▶ **Exercise data**:
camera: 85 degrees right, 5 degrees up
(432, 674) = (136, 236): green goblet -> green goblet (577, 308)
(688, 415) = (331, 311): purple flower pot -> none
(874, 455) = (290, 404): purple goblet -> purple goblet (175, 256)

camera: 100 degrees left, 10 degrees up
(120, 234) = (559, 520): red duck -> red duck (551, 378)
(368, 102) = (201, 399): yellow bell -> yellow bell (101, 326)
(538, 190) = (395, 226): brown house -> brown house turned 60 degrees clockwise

--

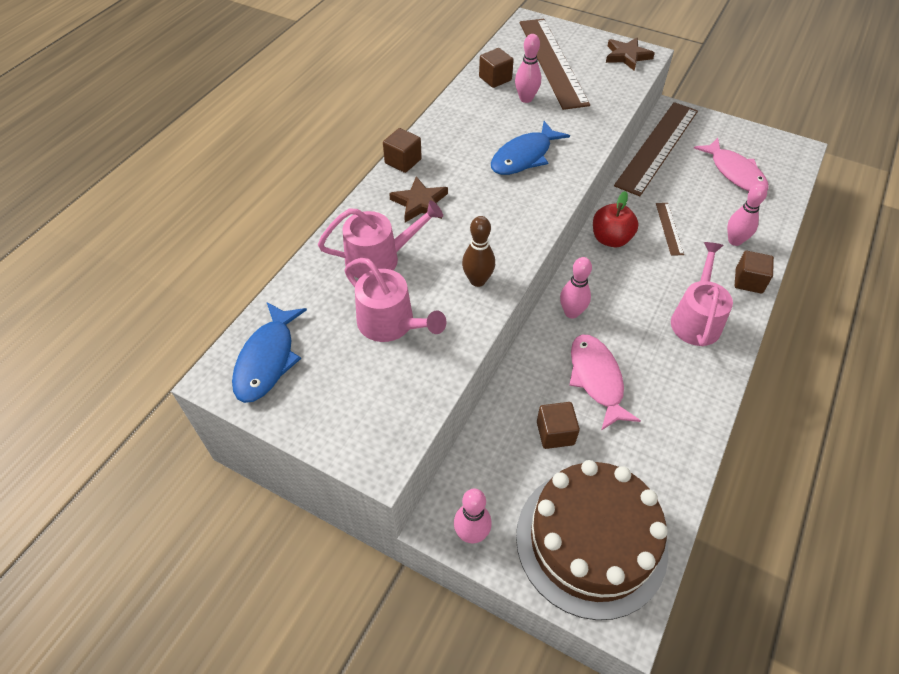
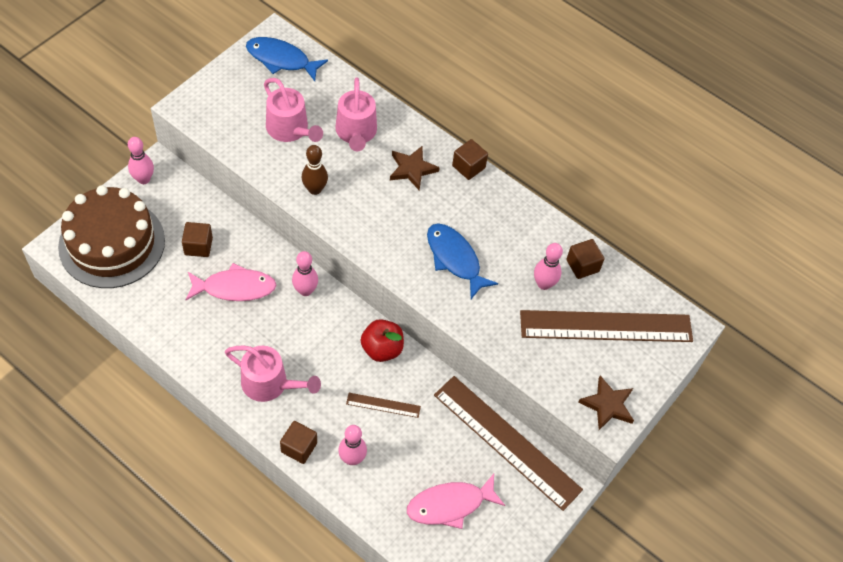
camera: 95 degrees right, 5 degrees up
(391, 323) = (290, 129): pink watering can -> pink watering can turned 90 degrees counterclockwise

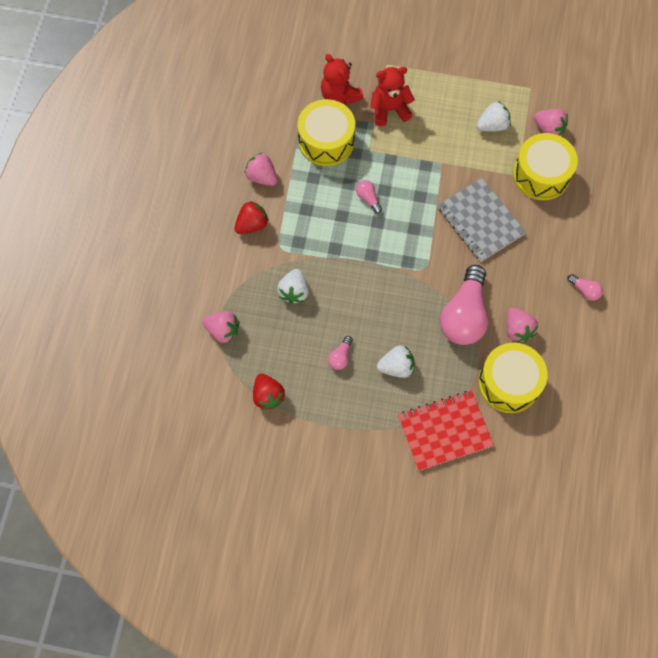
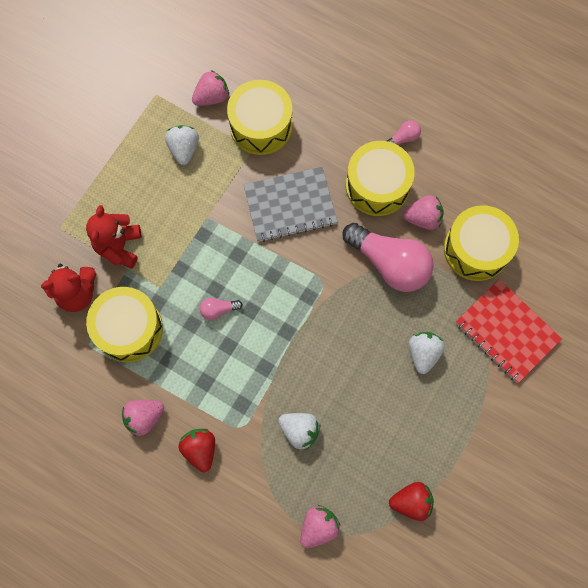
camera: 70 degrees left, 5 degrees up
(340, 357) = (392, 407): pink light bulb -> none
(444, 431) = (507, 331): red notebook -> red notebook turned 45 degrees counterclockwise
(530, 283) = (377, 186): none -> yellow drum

---

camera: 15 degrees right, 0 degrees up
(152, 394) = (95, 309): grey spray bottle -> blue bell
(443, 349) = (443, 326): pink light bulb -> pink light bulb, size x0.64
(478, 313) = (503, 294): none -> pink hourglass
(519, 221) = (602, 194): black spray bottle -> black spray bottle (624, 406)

▶ **Problem description**: Pictures in the material above should be skipped; print exactly the lines from the one with "(391, 323) = (290, 129): pink" through the one with "(530, 283) = (377, 186): none -> yellow drum".

▶ **Answer area**:
(391, 323) = (290, 129): pink watering can -> pink watering can turned 90 degrees counterclockwise

camera: 70 degrees left, 5 degrees up
(340, 357) = (392, 407): pink light bulb -> none
(444, 431) = (507, 331): red notebook -> red notebook turned 45 degrees counterclockwise
(530, 283) = (377, 186): none -> yellow drum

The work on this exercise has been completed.